__Task prompt__. With the pictures left out, write every entry down exactly.

__Given data__.
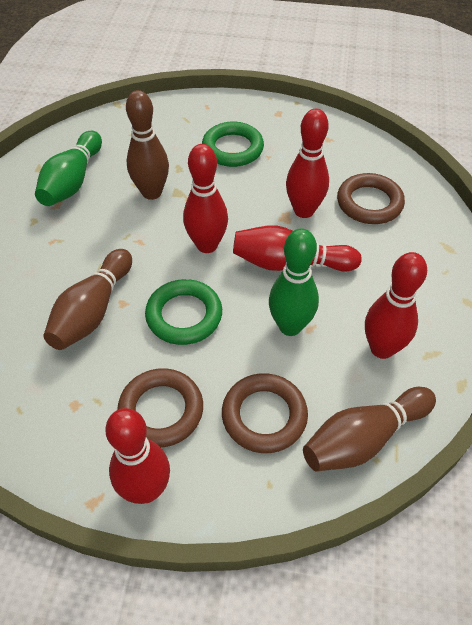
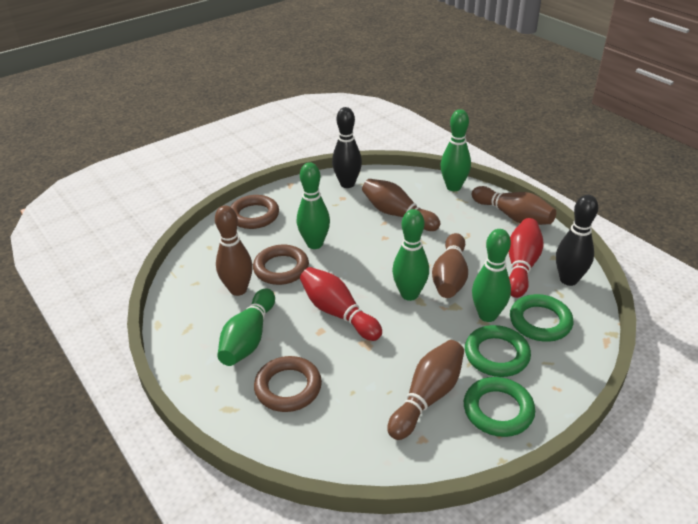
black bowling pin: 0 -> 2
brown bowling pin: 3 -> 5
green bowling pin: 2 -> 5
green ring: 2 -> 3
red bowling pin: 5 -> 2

__Answer space__.
black bowling pin: 0 -> 2
brown bowling pin: 3 -> 5
green bowling pin: 2 -> 5
green ring: 2 -> 3
red bowling pin: 5 -> 2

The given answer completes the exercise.